Extracted material:
[Start of Attachment]

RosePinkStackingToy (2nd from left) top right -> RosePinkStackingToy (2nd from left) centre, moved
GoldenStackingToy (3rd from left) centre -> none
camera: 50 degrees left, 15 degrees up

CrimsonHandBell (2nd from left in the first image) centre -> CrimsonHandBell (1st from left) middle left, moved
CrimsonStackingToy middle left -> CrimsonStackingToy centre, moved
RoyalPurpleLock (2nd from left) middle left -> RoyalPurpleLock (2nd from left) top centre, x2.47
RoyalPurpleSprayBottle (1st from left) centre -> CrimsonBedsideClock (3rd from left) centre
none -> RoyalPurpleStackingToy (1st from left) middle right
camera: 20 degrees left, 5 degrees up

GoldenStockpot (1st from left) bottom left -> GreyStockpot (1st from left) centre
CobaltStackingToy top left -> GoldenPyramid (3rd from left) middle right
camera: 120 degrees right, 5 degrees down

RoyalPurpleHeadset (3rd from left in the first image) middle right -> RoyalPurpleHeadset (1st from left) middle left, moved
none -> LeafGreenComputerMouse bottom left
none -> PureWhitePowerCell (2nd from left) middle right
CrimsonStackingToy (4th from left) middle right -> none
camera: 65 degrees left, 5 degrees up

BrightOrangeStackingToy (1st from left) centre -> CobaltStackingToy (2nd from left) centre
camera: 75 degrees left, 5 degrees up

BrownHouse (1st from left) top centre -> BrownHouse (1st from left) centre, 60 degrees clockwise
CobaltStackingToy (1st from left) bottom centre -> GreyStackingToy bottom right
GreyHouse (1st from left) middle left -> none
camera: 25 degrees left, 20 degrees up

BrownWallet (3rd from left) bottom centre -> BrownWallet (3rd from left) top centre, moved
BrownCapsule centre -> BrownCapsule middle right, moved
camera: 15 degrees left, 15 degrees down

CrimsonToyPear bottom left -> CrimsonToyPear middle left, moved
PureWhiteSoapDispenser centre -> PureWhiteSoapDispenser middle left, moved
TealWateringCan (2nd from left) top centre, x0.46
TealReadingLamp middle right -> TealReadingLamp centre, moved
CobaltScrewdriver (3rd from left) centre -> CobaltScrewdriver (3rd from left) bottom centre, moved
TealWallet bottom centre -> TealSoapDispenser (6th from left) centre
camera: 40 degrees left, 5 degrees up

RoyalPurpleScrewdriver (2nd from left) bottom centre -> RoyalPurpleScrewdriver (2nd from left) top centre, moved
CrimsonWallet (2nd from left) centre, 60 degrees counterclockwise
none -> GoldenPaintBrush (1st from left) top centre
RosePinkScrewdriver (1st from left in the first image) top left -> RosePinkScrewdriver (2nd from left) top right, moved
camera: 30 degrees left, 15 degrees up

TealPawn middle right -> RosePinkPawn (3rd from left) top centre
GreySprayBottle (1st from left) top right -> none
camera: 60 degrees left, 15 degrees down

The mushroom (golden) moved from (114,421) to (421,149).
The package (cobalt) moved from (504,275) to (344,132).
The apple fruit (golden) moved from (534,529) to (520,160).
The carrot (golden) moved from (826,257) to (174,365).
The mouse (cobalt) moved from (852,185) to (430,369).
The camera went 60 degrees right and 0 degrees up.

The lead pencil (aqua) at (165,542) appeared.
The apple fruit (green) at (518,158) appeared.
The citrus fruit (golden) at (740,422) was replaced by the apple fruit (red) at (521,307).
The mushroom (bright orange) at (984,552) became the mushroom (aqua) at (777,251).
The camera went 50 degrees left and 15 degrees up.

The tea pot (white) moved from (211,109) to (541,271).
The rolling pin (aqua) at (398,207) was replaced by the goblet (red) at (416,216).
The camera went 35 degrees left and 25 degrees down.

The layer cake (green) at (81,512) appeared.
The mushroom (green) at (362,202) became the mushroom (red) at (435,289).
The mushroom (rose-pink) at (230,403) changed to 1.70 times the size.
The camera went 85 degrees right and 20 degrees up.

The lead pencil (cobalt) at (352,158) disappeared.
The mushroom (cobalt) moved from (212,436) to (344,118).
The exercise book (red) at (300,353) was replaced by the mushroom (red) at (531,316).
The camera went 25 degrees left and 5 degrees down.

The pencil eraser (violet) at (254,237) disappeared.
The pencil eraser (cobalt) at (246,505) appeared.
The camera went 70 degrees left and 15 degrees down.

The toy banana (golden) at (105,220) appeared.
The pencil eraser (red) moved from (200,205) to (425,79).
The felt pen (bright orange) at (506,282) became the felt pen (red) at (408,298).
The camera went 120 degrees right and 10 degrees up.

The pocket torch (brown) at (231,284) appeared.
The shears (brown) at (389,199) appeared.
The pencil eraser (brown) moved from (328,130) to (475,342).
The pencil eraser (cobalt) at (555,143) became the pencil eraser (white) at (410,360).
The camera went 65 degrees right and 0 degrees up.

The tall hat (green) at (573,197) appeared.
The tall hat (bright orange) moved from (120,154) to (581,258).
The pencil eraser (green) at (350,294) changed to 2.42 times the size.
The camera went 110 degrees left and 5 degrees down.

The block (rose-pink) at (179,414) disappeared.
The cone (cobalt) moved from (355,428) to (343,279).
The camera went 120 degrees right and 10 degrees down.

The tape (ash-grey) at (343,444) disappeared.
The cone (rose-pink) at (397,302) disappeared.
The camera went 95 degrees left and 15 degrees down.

[End of Attachment]

The lines to copy are those above that contain the string "changed".

Answer for the task:
The mushroom (rose-pink) at (230,403) changed to 1.70 times the size.
The pencil eraser (green) at (350,294) changed to 2.42 times the size.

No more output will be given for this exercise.